_Records provided_.

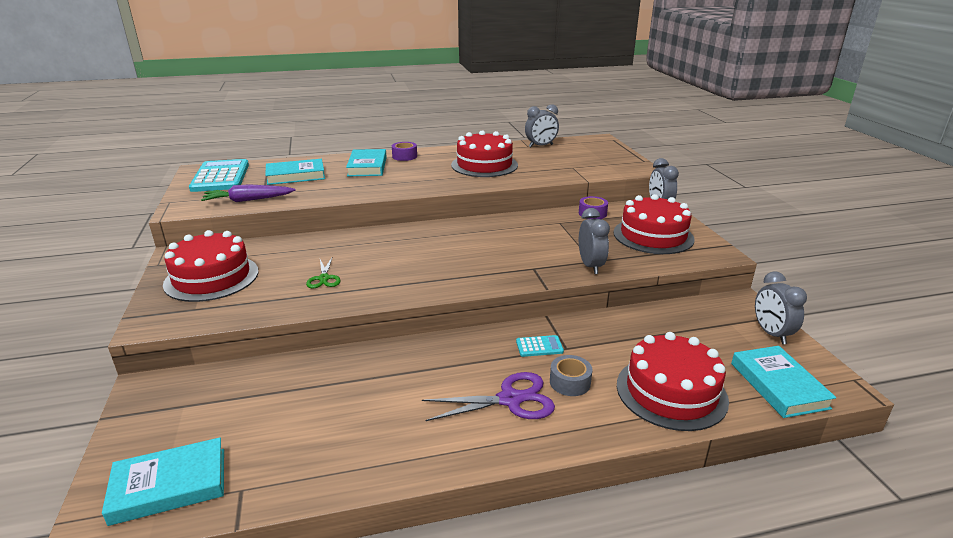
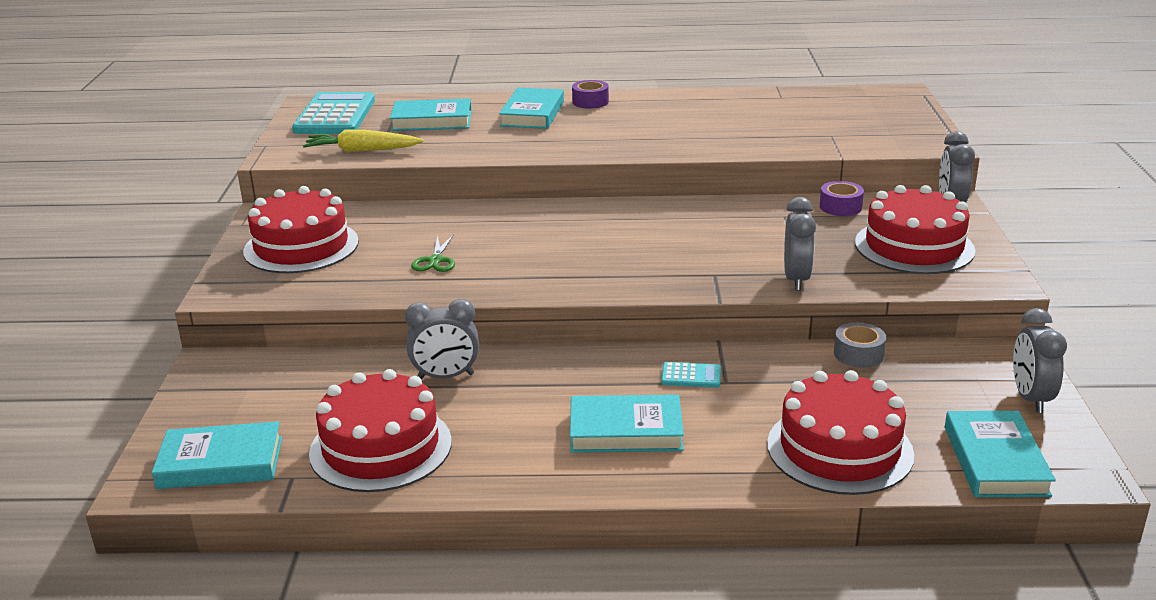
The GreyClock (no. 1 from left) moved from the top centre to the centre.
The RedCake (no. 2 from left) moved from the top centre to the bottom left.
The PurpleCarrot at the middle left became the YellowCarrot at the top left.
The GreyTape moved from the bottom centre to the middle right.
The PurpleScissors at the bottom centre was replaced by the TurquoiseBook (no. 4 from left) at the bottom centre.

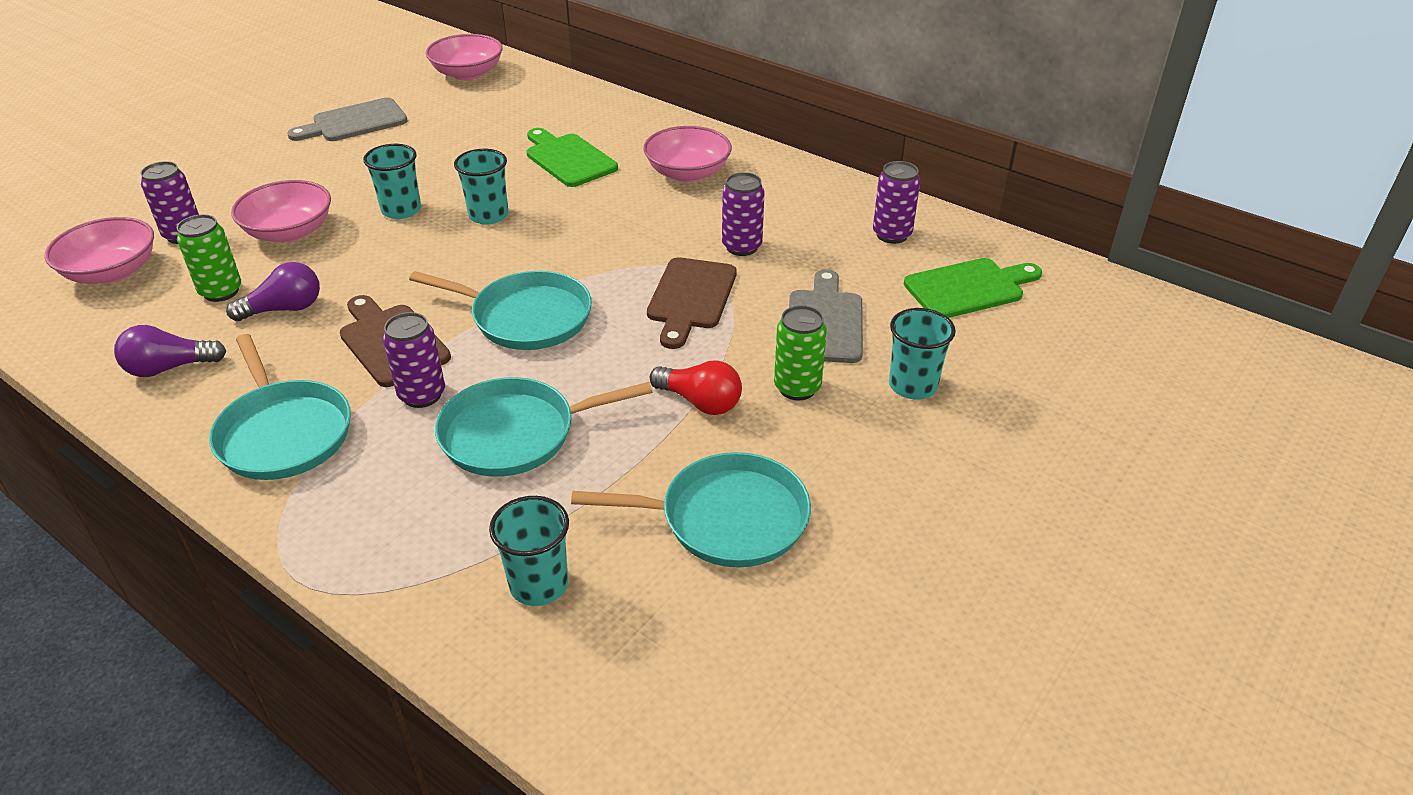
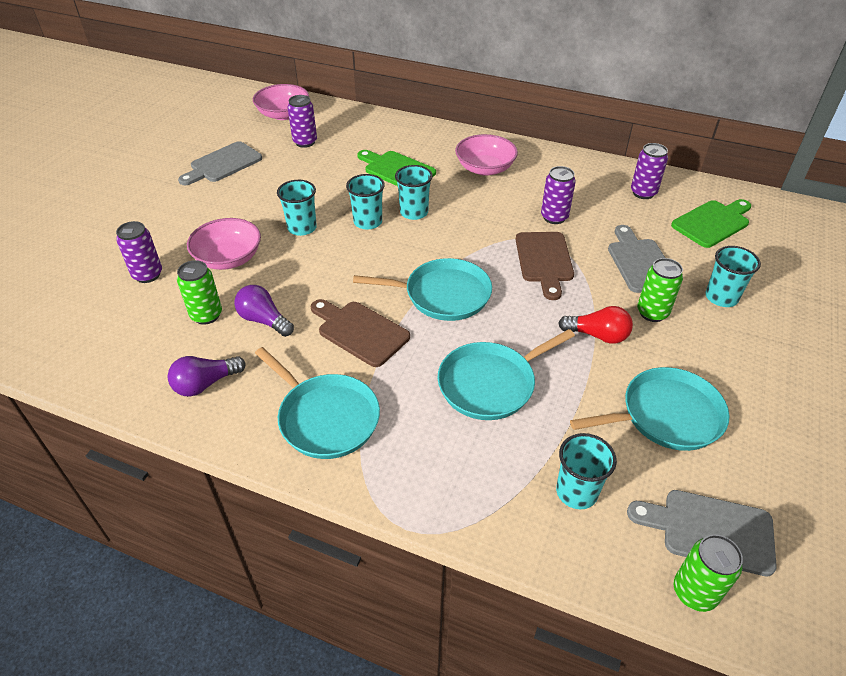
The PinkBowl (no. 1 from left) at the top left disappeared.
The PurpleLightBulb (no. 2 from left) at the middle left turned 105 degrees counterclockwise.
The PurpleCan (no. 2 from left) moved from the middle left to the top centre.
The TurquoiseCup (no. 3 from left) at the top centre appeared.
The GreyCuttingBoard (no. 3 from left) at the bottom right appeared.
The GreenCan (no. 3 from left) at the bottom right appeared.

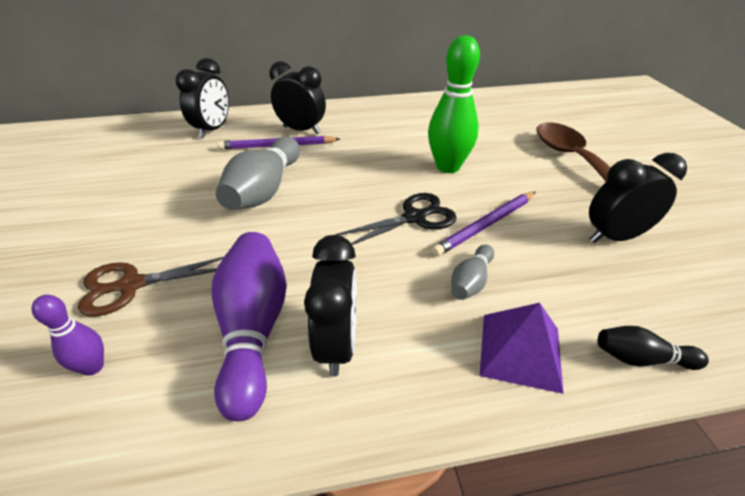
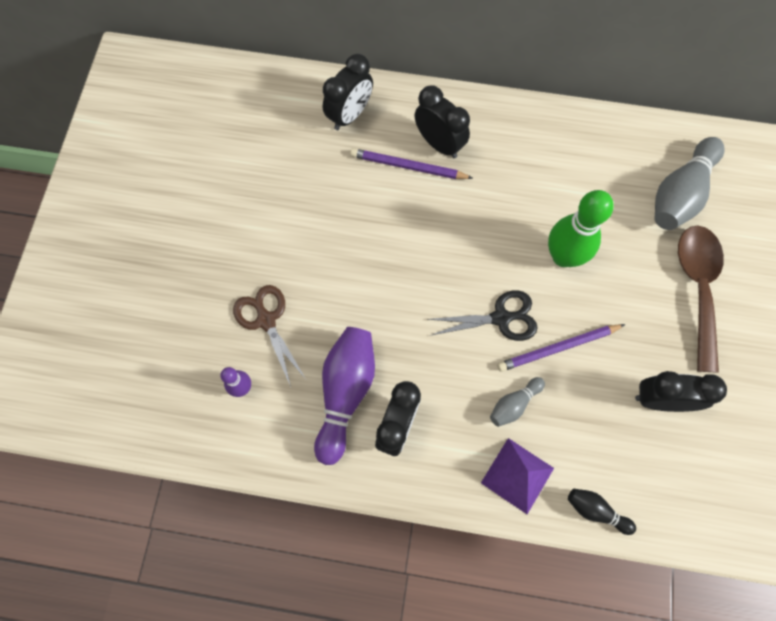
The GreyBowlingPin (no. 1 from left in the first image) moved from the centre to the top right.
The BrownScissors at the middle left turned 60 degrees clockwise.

---

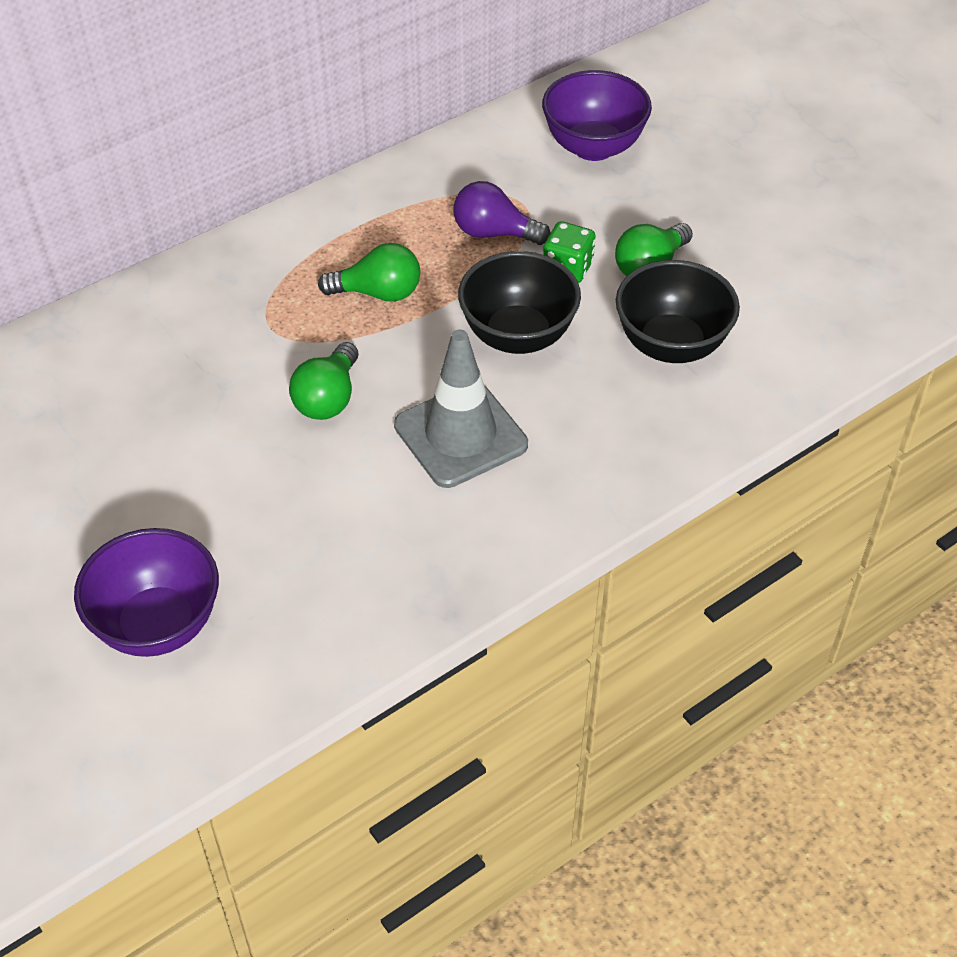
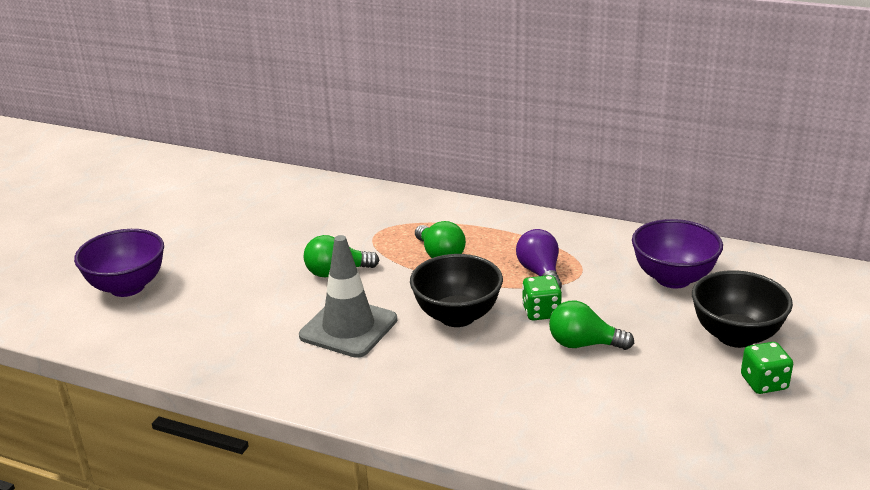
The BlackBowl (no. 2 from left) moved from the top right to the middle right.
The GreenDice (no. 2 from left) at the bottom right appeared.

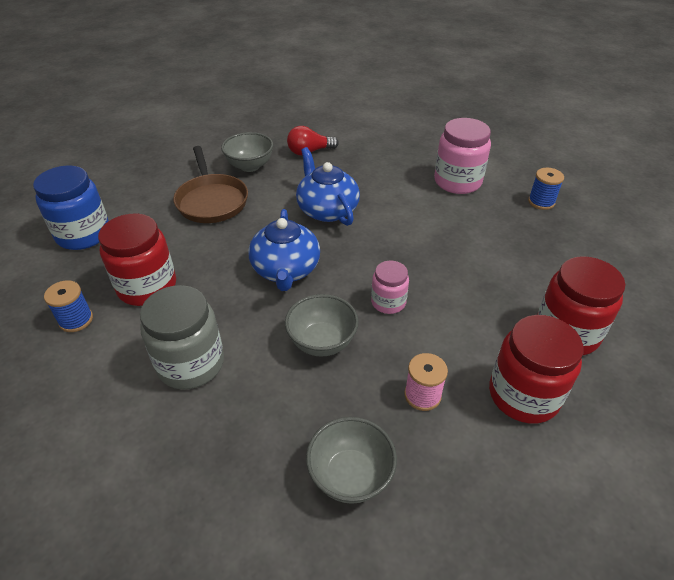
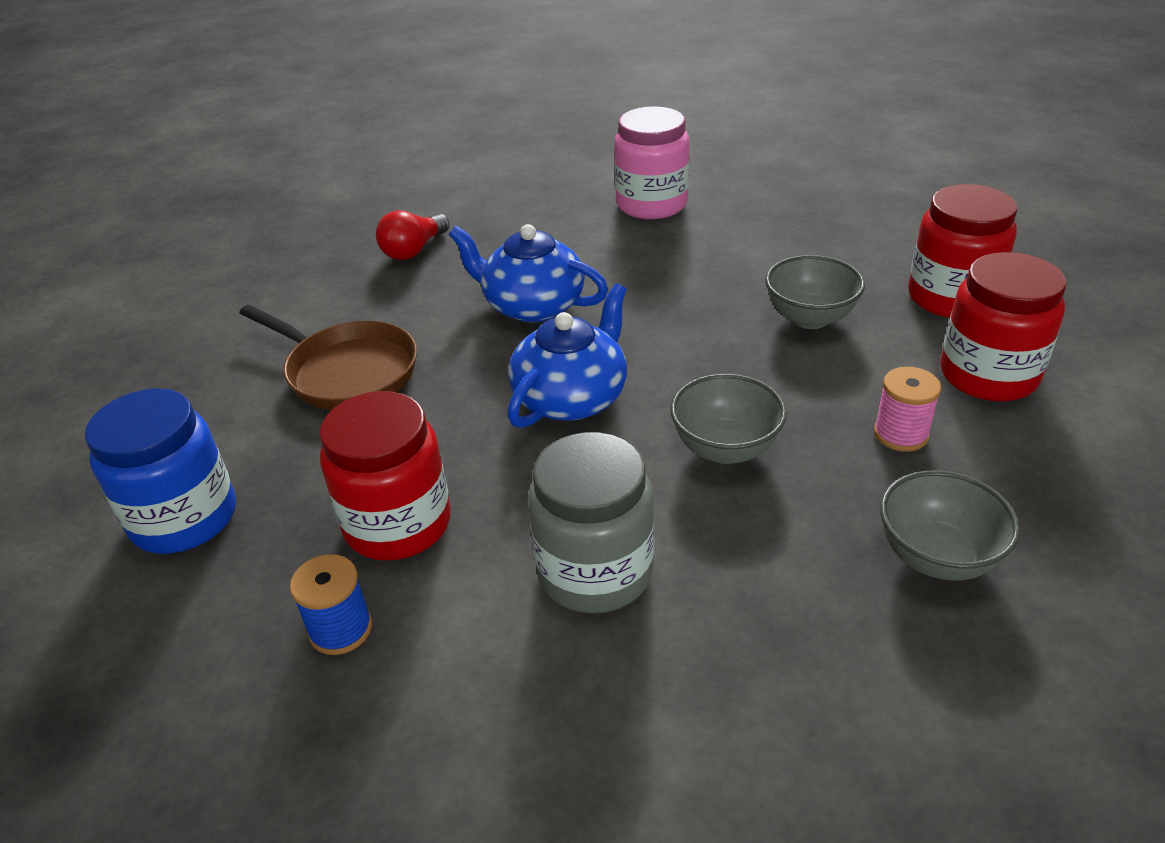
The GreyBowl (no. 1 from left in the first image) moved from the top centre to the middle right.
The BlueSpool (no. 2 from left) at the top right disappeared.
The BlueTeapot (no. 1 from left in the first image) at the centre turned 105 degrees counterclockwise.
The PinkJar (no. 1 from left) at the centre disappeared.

_Exercise_. Give back exactly the lines of the listing above that run from the line with "The PurpleCarrot at" to the line with "The GreyTape moved", inclusive.

_Answer to the problem_.
The PurpleCarrot at the middle left became the YellowCarrot at the top left.
The GreyTape moved from the bottom centre to the middle right.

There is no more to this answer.